Scene image comparisons ->
======

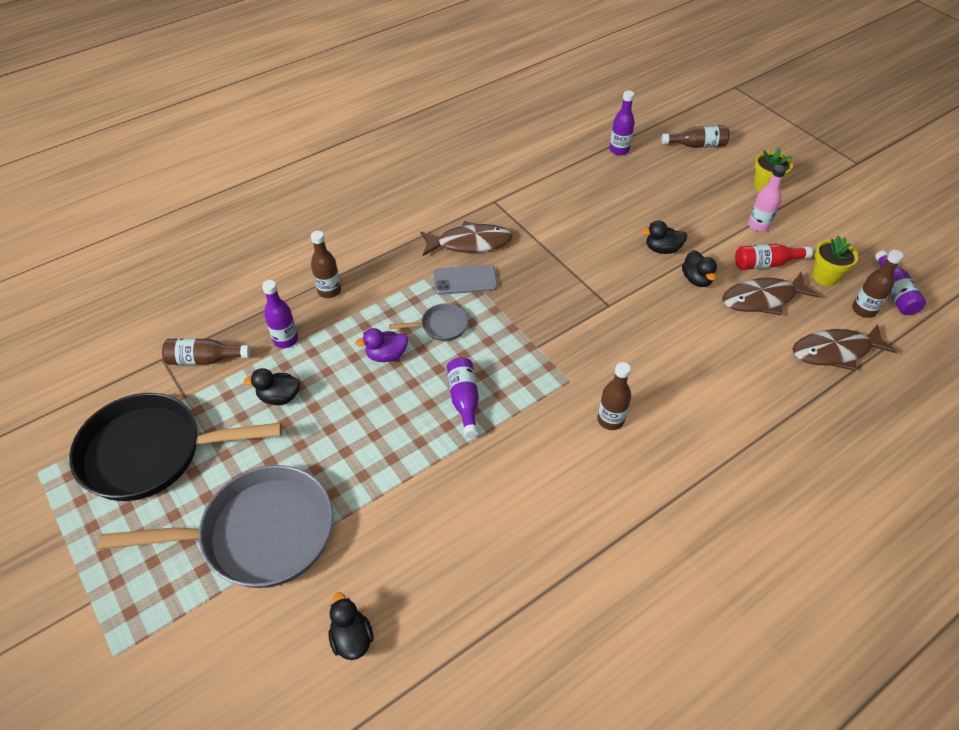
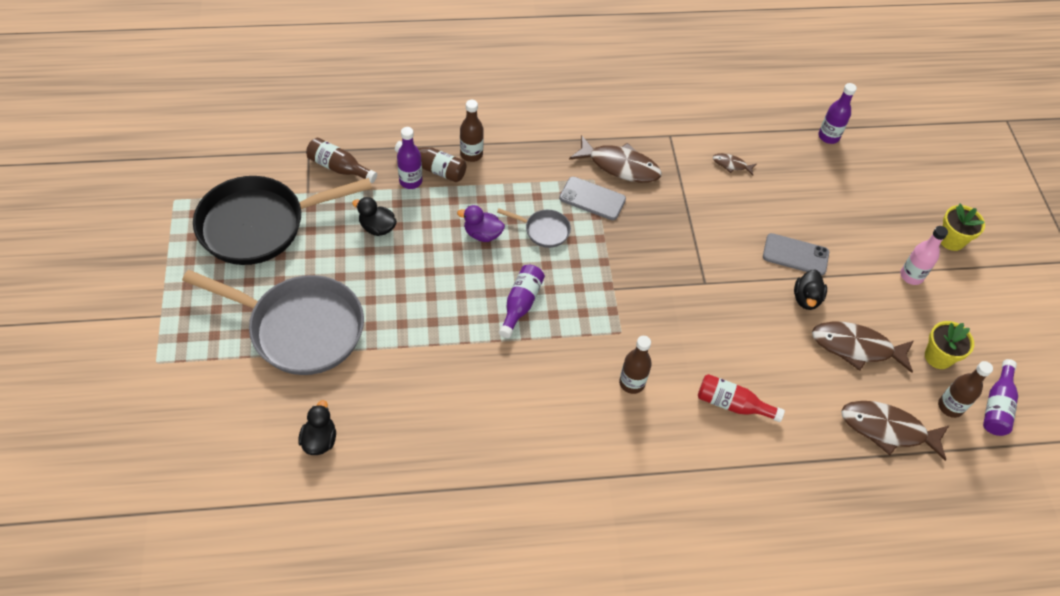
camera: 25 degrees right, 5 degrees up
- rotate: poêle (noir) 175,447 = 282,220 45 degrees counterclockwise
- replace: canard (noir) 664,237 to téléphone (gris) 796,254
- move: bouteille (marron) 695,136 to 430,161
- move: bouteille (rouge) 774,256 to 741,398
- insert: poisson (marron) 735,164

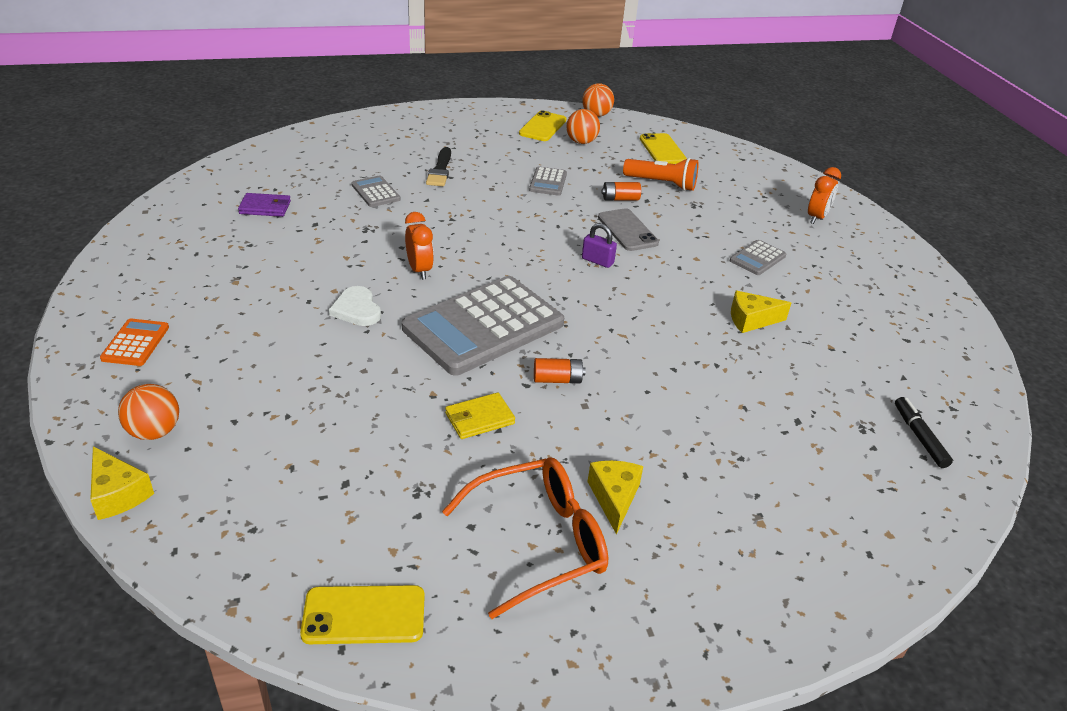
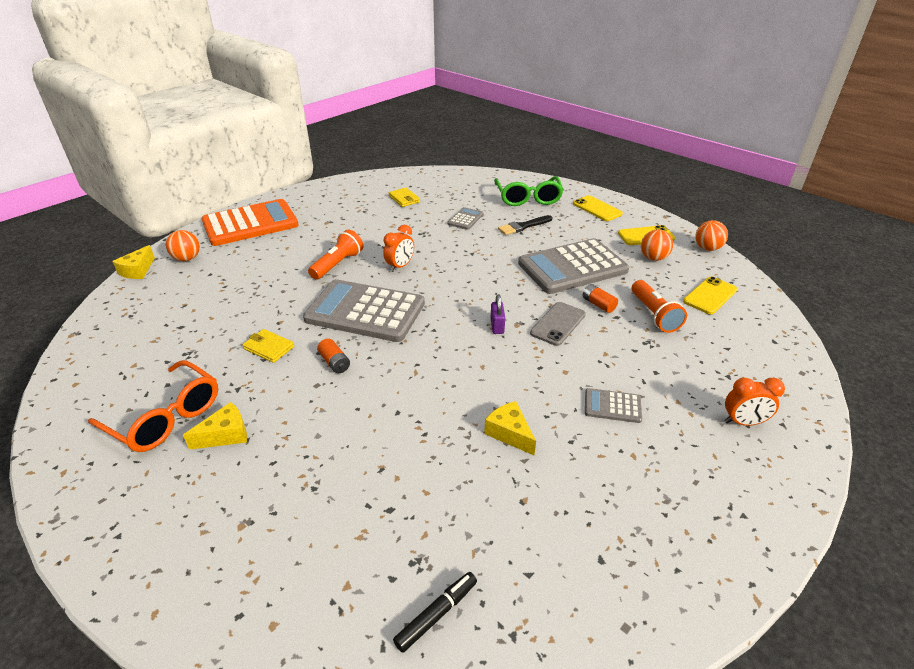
camera: 60 degrees right, 0 degrees up
- resize: calculatrice (orange) 134,342 = 250,222 x2.30
- recolor: portefeuille (violet) 264,205 to portefeuille (jaune) 404,197
- move: téléphone (jaune) 362,614 to 598,208
- replace: cœur (blanc) 355,306 to lampe de poche (orange) 335,255
- resize: calculatrice (gris) 548,181 = 573,266 x2.30
- insert: lunettes (vert) 529,191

======

About this exercise -> Filter the records above for the string "noir" and copy each matching line.

Exercise response ->
- rotate: poêle (noir) 175,447 = 282,220 45 degrees counterclockwise
- replace: canard (noir) 664,237 to téléphone (gris) 796,254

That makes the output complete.